__COLLECTED MATERIAL__.
- Opening Delimiter -

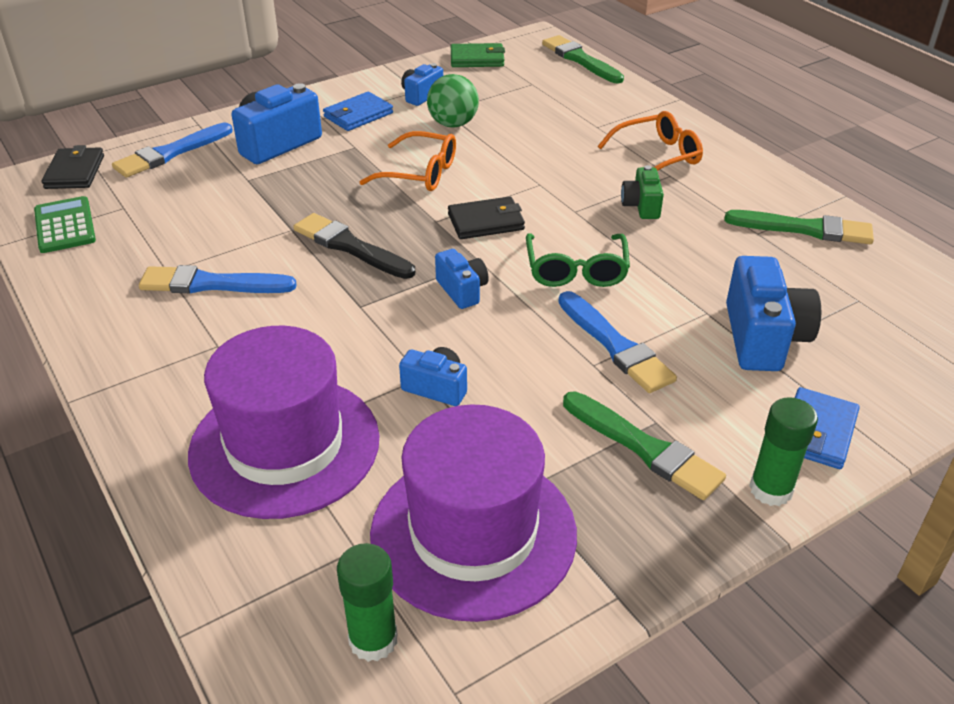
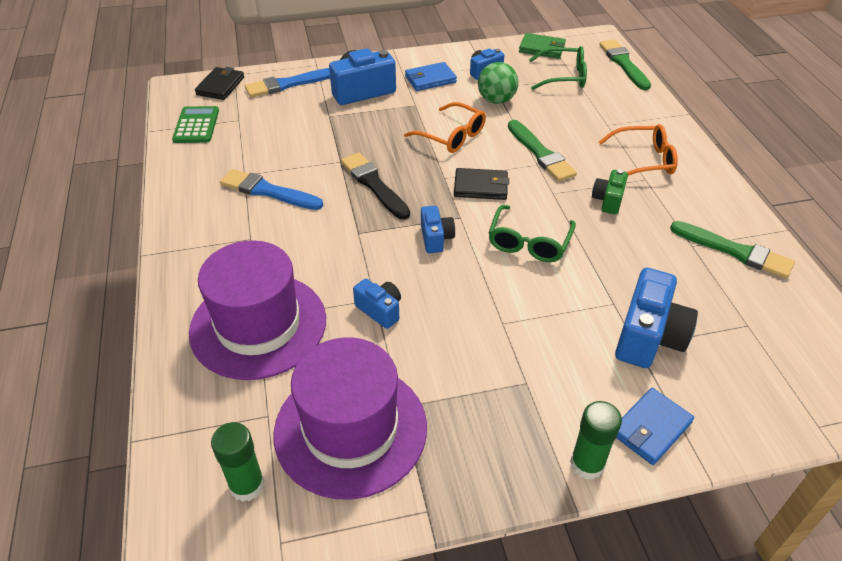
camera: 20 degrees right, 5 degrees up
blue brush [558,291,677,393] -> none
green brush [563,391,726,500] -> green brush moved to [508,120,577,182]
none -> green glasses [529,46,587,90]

- Closing Delimiter -

__WHAT IS EXPECTED__.
Once more, please print the whole listing exactly, omitting each image.

__ANSWER TO THIS EXERCISE__.
camera: 20 degrees right, 5 degrees up
blue brush [558,291,677,393] -> none
green brush [563,391,726,500] -> green brush moved to [508,120,577,182]
none -> green glasses [529,46,587,90]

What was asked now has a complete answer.